- **What you are asked to do**
Every line of the data below that holds the string "ellipse" needs to be reported.

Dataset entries
□ □ □ □

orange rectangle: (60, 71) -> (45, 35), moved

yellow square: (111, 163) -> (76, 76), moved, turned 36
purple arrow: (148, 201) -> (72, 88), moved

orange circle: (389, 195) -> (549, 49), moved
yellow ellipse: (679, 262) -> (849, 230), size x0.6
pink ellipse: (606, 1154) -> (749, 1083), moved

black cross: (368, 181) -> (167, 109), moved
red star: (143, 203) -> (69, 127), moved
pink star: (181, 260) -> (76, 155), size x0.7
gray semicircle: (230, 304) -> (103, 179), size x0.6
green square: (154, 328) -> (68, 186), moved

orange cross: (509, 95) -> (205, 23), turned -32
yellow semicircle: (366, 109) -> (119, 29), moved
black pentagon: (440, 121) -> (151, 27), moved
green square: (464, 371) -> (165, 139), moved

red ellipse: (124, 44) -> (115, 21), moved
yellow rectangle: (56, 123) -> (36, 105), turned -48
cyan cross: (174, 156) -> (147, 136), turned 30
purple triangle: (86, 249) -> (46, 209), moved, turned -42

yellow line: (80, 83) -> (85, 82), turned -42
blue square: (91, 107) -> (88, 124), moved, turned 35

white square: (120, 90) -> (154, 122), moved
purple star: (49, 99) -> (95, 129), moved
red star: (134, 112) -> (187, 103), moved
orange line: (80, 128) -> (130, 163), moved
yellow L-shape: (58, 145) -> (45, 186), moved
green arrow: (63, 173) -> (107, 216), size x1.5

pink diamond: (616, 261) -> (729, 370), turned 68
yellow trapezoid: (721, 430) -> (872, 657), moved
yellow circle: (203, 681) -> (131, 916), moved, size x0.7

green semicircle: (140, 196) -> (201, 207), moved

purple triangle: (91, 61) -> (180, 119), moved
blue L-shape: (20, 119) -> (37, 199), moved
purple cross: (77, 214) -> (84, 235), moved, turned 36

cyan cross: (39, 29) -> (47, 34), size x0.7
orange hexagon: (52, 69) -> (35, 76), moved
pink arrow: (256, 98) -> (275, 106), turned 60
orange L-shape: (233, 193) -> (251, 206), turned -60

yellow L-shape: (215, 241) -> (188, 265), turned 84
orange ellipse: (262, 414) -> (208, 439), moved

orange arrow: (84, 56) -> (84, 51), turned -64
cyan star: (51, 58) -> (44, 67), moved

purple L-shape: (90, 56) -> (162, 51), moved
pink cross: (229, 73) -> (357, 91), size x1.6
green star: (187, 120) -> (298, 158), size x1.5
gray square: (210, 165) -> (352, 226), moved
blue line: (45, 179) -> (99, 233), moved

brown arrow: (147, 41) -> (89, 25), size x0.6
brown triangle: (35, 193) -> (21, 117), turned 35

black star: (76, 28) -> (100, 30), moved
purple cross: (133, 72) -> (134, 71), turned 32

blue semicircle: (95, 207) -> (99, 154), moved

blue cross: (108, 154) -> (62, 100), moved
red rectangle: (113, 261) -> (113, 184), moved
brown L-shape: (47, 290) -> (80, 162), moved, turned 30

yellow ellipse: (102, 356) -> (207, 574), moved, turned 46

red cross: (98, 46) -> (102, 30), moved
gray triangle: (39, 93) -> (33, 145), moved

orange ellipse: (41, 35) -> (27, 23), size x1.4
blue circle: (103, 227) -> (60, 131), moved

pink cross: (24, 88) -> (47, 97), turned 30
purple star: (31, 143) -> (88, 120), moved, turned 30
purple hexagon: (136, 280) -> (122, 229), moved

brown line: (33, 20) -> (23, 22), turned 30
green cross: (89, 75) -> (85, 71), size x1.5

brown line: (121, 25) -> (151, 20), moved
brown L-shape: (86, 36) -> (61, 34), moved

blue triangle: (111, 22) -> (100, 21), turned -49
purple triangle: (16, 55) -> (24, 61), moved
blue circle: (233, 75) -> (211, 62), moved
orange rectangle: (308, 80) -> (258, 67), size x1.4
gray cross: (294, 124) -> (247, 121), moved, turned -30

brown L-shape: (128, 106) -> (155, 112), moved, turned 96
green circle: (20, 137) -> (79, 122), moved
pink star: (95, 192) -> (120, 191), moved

□ □ □ □

- **Your response**
yellow ellipse: (679, 262) -> (849, 230), size x0.6
pink ellipse: (606, 1154) -> (749, 1083), moved
red ellipse: (124, 44) -> (115, 21), moved
orange ellipse: (262, 414) -> (208, 439), moved
yellow ellipse: (102, 356) -> (207, 574), moved, turned 46
orange ellipse: (41, 35) -> (27, 23), size x1.4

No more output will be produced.